Provided data:
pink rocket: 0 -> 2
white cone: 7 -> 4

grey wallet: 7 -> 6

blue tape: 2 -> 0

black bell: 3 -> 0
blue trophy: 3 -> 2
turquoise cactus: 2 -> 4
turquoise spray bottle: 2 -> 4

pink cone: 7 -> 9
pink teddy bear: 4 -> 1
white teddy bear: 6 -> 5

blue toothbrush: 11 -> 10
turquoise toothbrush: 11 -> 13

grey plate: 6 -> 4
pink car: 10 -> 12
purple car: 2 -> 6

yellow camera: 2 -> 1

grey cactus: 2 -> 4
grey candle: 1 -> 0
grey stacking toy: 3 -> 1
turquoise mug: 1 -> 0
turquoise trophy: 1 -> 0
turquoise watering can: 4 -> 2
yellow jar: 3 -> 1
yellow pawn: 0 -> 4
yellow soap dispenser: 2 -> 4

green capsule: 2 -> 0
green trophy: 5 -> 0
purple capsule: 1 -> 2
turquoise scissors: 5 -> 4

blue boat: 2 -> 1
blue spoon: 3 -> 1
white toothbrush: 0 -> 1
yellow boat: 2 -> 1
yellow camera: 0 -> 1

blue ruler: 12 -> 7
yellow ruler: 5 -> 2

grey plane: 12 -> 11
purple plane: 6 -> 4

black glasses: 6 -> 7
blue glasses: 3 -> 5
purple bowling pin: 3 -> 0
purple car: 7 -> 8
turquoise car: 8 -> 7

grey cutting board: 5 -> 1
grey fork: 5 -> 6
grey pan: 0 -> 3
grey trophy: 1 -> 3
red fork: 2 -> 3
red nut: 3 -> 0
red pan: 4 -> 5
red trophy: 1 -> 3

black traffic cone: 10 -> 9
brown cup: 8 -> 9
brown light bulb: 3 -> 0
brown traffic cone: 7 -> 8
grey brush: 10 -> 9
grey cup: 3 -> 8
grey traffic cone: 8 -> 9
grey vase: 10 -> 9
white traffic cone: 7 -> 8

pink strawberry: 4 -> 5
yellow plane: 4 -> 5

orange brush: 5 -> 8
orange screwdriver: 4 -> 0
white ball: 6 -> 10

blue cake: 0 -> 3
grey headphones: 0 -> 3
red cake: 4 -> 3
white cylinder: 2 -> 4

Work to be completed: Since only part of the listing is wanted, copy exactly the lines from the one holding "grey cactus: 2 -> 4" to the one holding "grey plane: 12 -> 11", both included.

Answer space:
grey cactus: 2 -> 4
grey candle: 1 -> 0
grey stacking toy: 3 -> 1
turquoise mug: 1 -> 0
turquoise trophy: 1 -> 0
turquoise watering can: 4 -> 2
yellow jar: 3 -> 1
yellow pawn: 0 -> 4
yellow soap dispenser: 2 -> 4

green capsule: 2 -> 0
green trophy: 5 -> 0
purple capsule: 1 -> 2
turquoise scissors: 5 -> 4

blue boat: 2 -> 1
blue spoon: 3 -> 1
white toothbrush: 0 -> 1
yellow boat: 2 -> 1
yellow camera: 0 -> 1

blue ruler: 12 -> 7
yellow ruler: 5 -> 2

grey plane: 12 -> 11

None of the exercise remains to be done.